__EXERCISE PROMPT__: The answer should match the entries below word for word, minus their pictures.

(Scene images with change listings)
"""

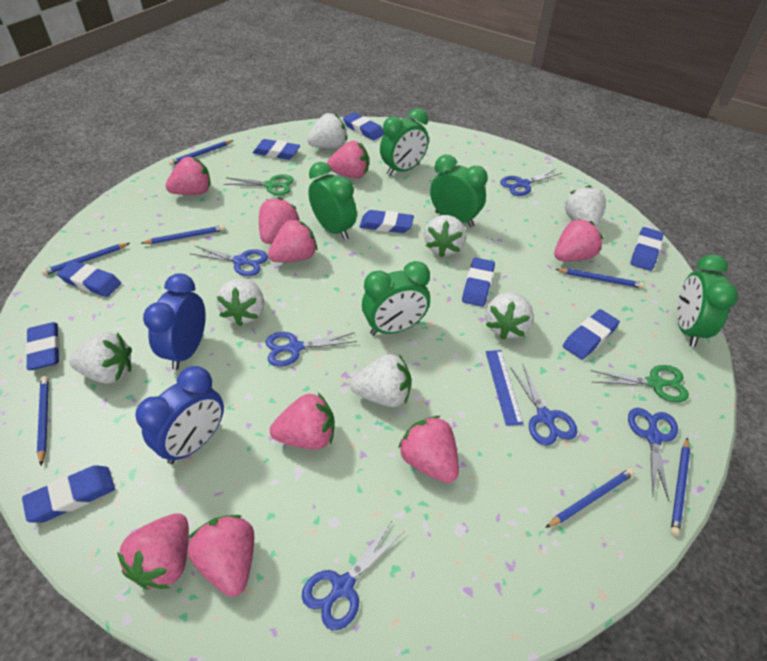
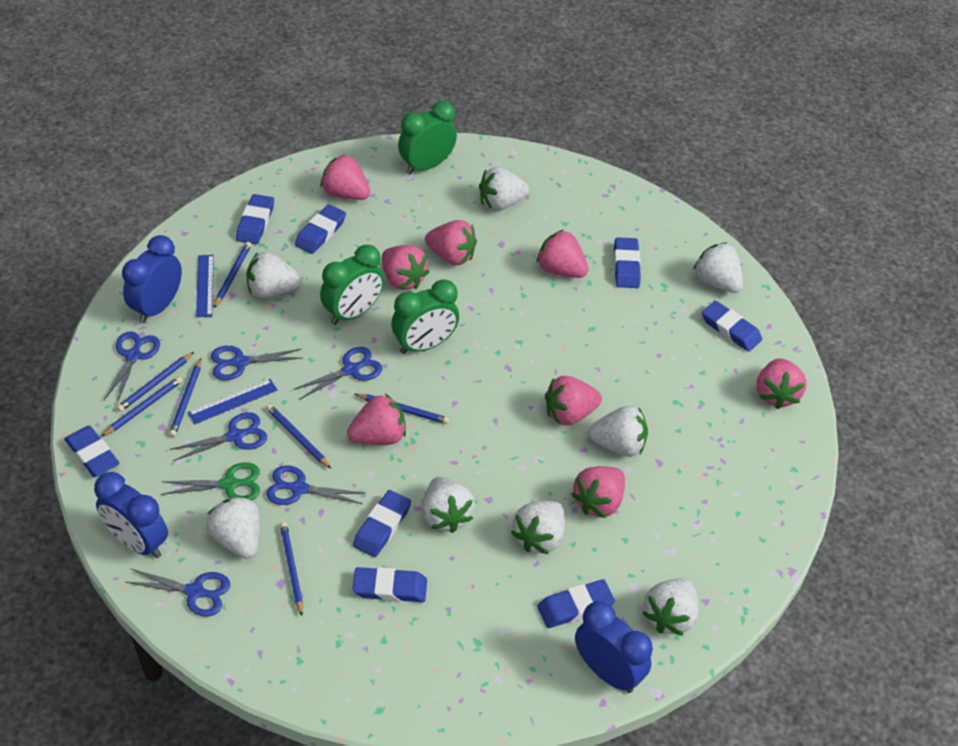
blue clock: 2 -> 3
blue eraser: 9 -> 8
blue ruler: 1 -> 2
green clock: 5 -> 3
green scissors: 2 -> 1
pink strawberry: 9 -> 8
white strawberry: 7 -> 8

"""

__TASK RESULT__:
blue clock: 2 -> 3
blue eraser: 9 -> 8
blue ruler: 1 -> 2
green clock: 5 -> 3
green scissors: 2 -> 1
pink strawberry: 9 -> 8
white strawberry: 7 -> 8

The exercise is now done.